Return every line from the records below with the string "COIL".

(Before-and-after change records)
──────

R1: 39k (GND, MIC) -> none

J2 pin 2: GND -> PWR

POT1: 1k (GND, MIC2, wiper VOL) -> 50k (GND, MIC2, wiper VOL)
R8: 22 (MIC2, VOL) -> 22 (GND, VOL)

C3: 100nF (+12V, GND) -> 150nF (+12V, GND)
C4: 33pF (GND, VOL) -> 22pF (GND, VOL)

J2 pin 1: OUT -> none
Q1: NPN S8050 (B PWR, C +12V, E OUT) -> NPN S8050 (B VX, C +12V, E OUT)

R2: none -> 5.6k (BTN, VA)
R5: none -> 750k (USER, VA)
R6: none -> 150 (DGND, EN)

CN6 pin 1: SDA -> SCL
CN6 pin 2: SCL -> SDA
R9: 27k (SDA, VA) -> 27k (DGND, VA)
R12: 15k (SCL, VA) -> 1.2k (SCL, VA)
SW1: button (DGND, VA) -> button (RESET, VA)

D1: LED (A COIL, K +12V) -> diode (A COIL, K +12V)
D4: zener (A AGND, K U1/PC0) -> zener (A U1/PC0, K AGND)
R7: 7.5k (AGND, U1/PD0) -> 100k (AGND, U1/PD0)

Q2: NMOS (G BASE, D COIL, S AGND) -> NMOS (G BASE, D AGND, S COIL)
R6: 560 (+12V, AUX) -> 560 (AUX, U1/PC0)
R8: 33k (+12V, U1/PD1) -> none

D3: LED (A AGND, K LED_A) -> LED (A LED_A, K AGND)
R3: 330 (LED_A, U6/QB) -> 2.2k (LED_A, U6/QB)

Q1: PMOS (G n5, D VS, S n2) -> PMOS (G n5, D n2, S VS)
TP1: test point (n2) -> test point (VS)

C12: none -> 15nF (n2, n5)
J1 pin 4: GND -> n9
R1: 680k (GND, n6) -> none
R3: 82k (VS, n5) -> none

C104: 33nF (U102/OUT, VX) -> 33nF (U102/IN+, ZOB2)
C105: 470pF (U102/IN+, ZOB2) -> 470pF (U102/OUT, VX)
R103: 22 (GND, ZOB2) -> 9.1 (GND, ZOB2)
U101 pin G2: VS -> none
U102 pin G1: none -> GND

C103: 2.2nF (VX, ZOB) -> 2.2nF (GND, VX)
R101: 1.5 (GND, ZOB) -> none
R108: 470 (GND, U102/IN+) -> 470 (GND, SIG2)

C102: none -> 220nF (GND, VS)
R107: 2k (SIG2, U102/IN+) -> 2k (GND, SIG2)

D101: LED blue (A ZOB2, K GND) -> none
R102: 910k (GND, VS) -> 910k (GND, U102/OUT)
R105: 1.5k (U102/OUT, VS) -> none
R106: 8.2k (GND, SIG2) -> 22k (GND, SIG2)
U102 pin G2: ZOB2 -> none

──────

◆ Answer space
D1: LED (A COIL, K +12V) -> diode (A COIL, K +12V)
Q2: NMOS (G BASE, D COIL, S AGND) -> NMOS (G BASE, D AGND, S COIL)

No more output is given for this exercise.